• **Exercise instructions**
Once the line holding "camera: 25 degrees right, 5 degrees down" is found in the entries below, transcribe exactly every line up to and including the one holding "camera: 50 degrees left, 10 degrees up", but leave out the pictures.

Saved data entries
[Start of section]

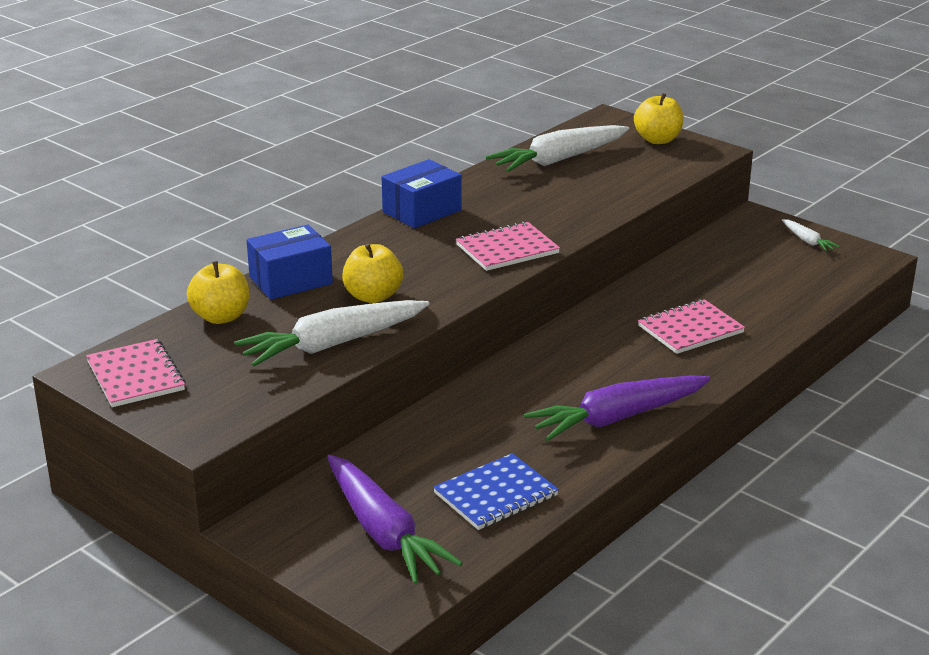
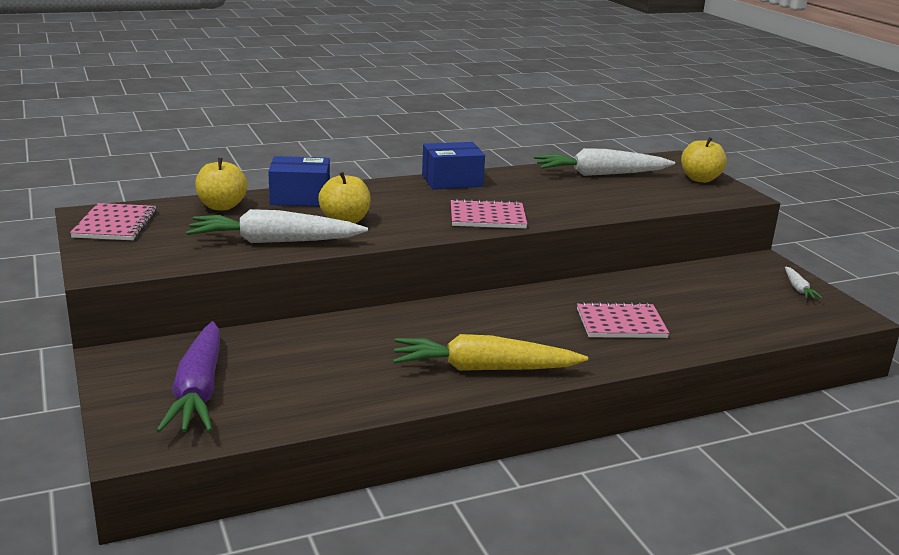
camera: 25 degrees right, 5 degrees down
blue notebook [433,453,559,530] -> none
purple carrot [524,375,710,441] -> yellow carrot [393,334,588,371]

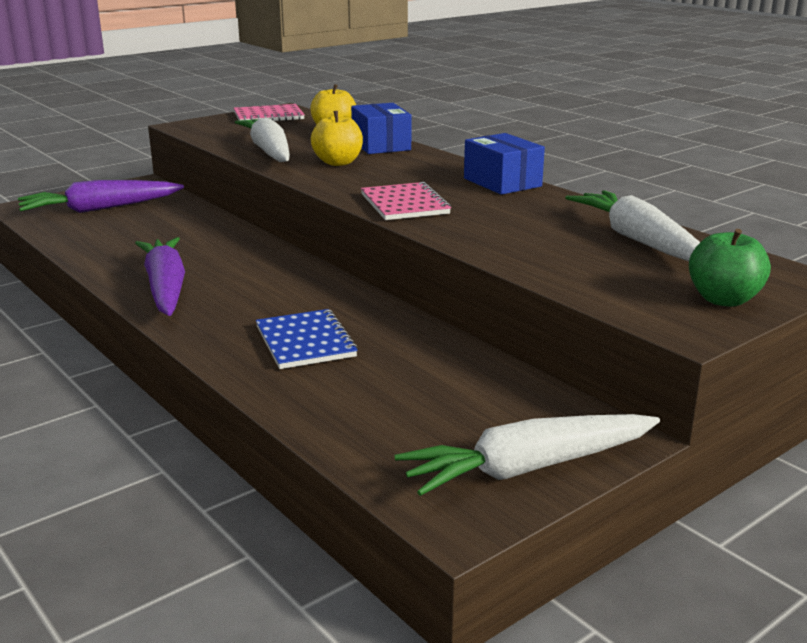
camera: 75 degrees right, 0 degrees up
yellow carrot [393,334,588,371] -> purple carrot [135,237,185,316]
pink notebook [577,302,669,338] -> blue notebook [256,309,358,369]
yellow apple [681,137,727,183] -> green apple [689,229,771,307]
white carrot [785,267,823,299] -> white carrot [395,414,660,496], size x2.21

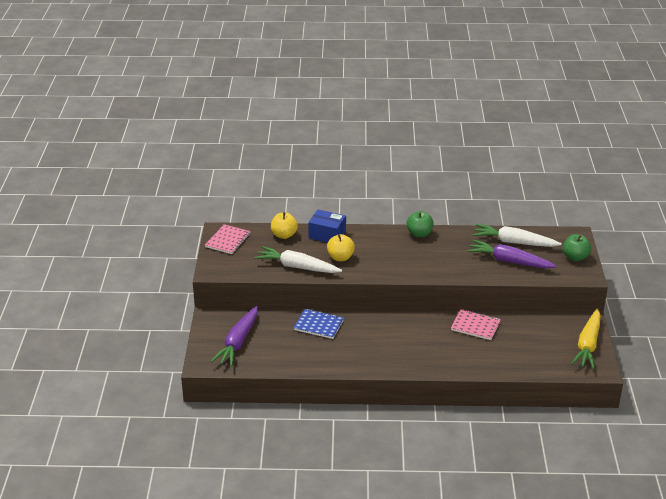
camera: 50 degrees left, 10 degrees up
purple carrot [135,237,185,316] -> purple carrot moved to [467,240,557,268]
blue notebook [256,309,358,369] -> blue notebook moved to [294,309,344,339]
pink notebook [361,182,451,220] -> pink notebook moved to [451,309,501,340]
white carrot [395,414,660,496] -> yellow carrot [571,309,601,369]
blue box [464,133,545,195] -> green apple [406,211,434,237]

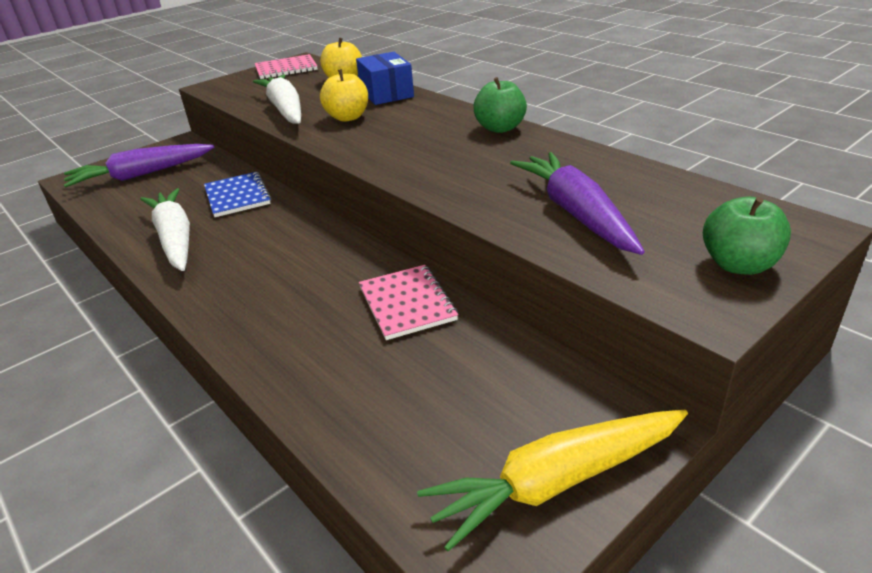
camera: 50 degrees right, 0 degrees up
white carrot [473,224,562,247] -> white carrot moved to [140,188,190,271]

[End of section]
[Start of section]

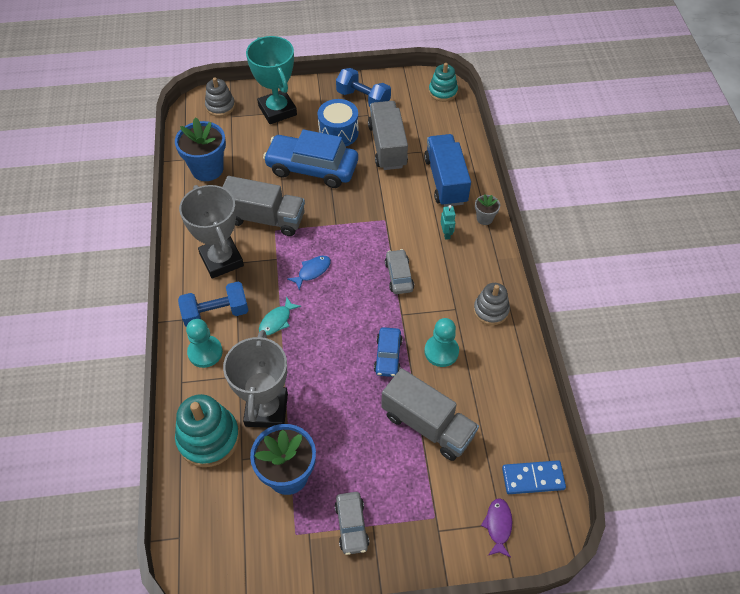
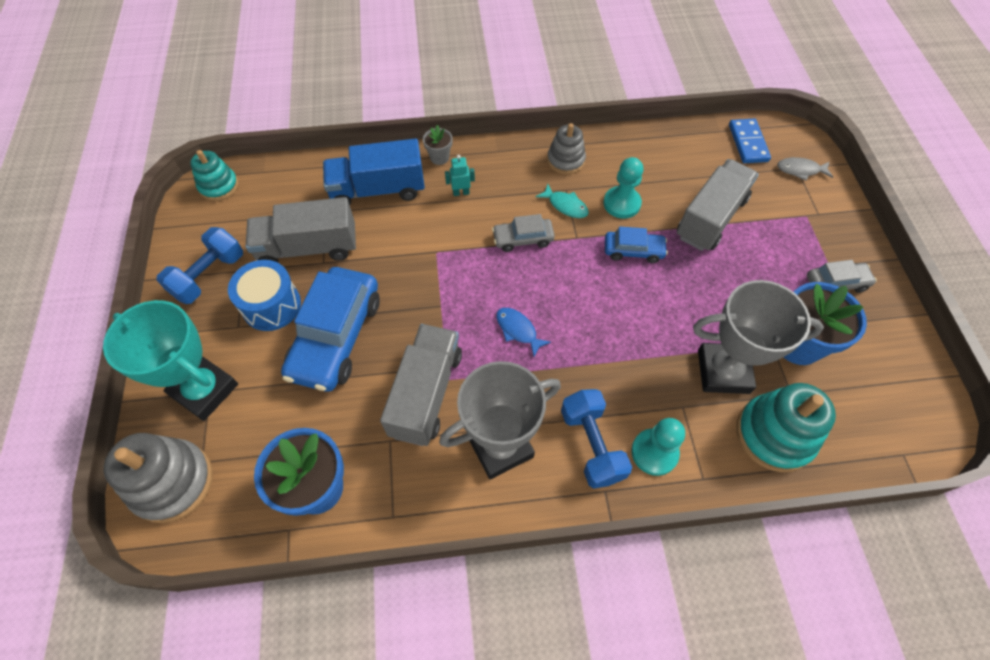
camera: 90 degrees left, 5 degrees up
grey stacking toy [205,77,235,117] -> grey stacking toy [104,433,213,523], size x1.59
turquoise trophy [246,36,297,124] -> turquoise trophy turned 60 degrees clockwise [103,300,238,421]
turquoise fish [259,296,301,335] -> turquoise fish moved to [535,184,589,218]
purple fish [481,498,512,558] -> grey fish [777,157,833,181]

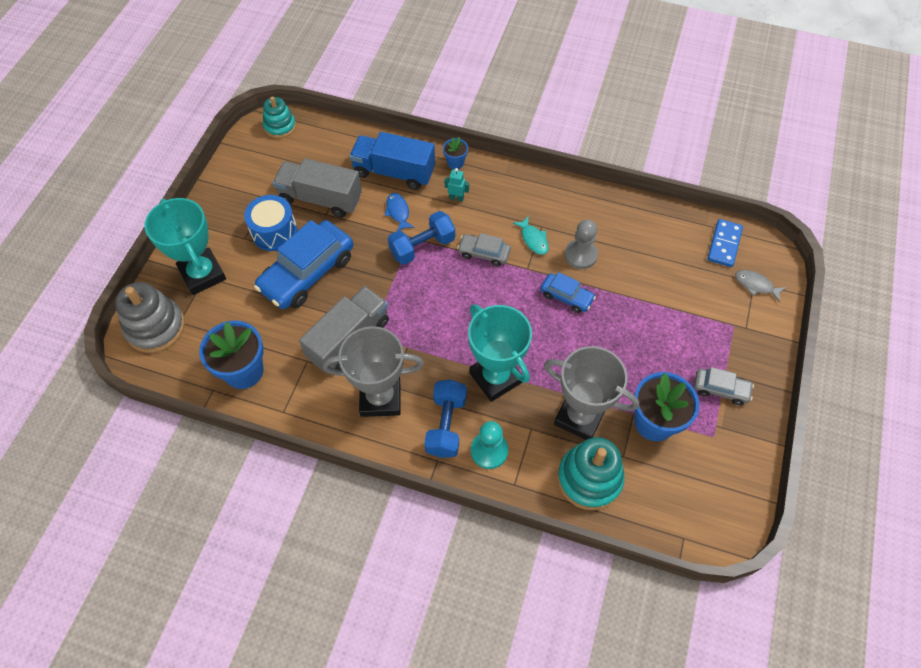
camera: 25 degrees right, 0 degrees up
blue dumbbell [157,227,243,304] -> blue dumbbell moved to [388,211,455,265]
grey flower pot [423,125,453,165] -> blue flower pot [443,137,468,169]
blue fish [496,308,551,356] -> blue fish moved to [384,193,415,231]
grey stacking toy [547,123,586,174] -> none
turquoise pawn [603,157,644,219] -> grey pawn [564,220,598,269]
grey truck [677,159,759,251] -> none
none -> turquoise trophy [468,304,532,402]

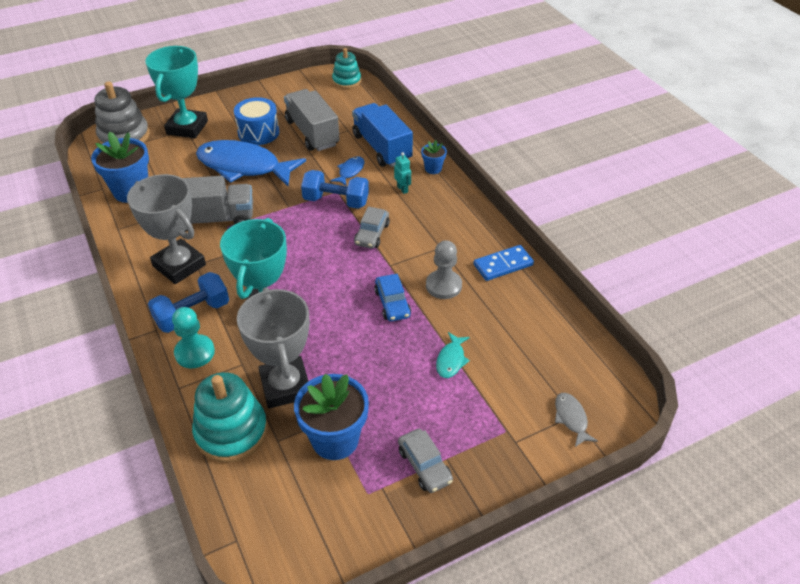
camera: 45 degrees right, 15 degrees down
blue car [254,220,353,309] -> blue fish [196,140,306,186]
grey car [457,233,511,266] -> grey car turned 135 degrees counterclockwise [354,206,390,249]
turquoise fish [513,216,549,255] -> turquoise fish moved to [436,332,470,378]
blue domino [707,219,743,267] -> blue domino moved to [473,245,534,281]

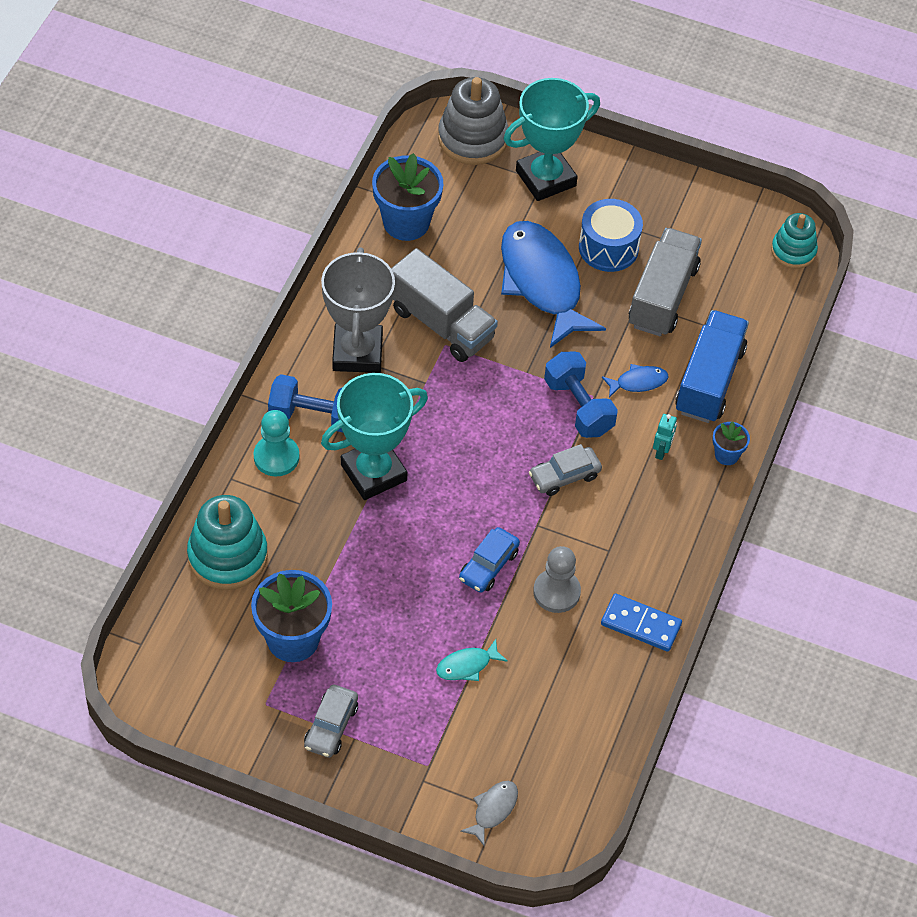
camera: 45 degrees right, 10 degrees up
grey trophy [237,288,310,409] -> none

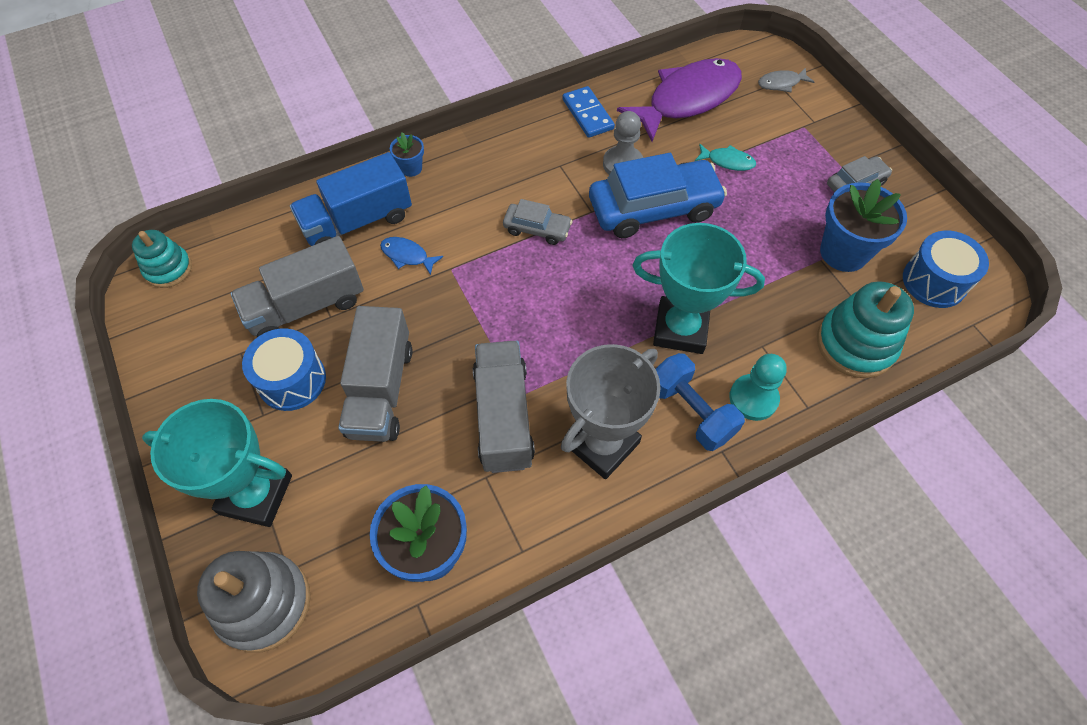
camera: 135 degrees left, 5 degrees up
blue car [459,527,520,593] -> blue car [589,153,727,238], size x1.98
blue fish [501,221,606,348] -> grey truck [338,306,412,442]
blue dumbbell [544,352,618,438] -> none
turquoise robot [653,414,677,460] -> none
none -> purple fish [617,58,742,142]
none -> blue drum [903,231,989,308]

[End of section]

• **Exercise answer**
camera: 25 degrees right, 5 degrees down
blue notebook [433,453,559,530] -> none
purple carrot [524,375,710,441] -> yellow carrot [393,334,588,371]

camera: 75 degrees right, 0 degrees up
yellow carrot [393,334,588,371] -> purple carrot [135,237,185,316]
pink notebook [577,302,669,338] -> blue notebook [256,309,358,369]
yellow apple [681,137,727,183] -> green apple [689,229,771,307]
white carrot [785,267,823,299] -> white carrot [395,414,660,496], size x2.21

camera: 50 degrees left, 10 degrees up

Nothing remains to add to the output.